TASK GOAL:
From the records below, transcribe only the lines running from the one with "pink circle: (47, 161) -> (28, 163), moved" through the one with "blue trapezoid: (141, 303)". Keep both of those end lines.

──────── DATA PROVIDED ────────

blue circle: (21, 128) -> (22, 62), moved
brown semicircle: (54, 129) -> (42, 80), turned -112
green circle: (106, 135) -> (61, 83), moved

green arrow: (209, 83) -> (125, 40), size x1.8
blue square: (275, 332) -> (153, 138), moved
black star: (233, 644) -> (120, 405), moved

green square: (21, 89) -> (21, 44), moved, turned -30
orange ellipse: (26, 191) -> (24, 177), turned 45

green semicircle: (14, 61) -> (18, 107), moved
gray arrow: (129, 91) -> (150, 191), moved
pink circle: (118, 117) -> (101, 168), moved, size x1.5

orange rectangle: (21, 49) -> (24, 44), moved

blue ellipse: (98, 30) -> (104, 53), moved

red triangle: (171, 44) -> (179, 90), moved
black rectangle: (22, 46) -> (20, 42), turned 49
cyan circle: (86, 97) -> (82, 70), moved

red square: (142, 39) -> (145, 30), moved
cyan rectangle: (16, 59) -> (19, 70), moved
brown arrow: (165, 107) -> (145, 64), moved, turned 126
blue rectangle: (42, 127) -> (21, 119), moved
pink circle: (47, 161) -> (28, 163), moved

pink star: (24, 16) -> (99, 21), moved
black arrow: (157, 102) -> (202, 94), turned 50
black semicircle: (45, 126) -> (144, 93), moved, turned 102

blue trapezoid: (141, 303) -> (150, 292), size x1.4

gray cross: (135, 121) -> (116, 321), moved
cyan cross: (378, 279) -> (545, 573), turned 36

────────
──────── DATA PROVIDED ────────

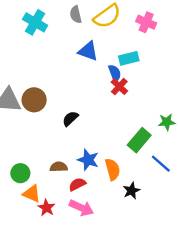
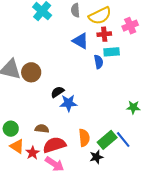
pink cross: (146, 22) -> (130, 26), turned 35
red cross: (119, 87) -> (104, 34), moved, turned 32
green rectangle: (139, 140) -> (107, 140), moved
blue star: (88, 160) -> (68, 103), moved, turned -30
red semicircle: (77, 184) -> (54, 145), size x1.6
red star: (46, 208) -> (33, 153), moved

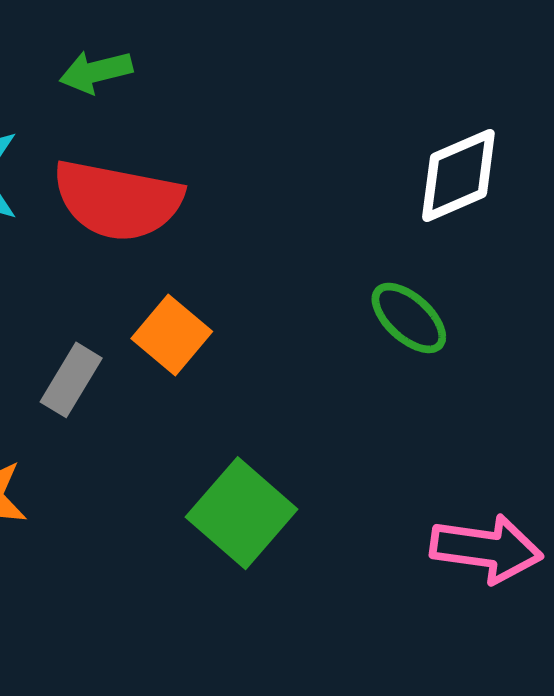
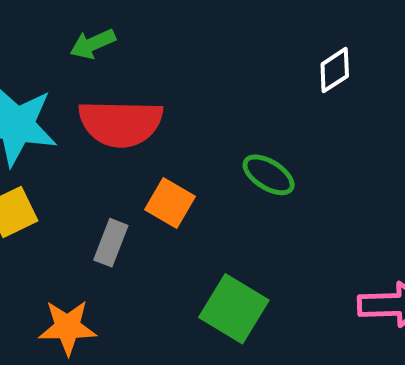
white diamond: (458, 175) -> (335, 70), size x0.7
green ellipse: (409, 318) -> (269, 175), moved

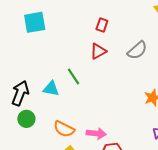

────────

RESULT:
pink circle: (47, 161) -> (28, 163), moved

pink star: (24, 16) -> (99, 21), moved
black arrow: (157, 102) -> (202, 94), turned 50
black semicircle: (45, 126) -> (144, 93), moved, turned 102

blue trapezoid: (141, 303) -> (150, 292), size x1.4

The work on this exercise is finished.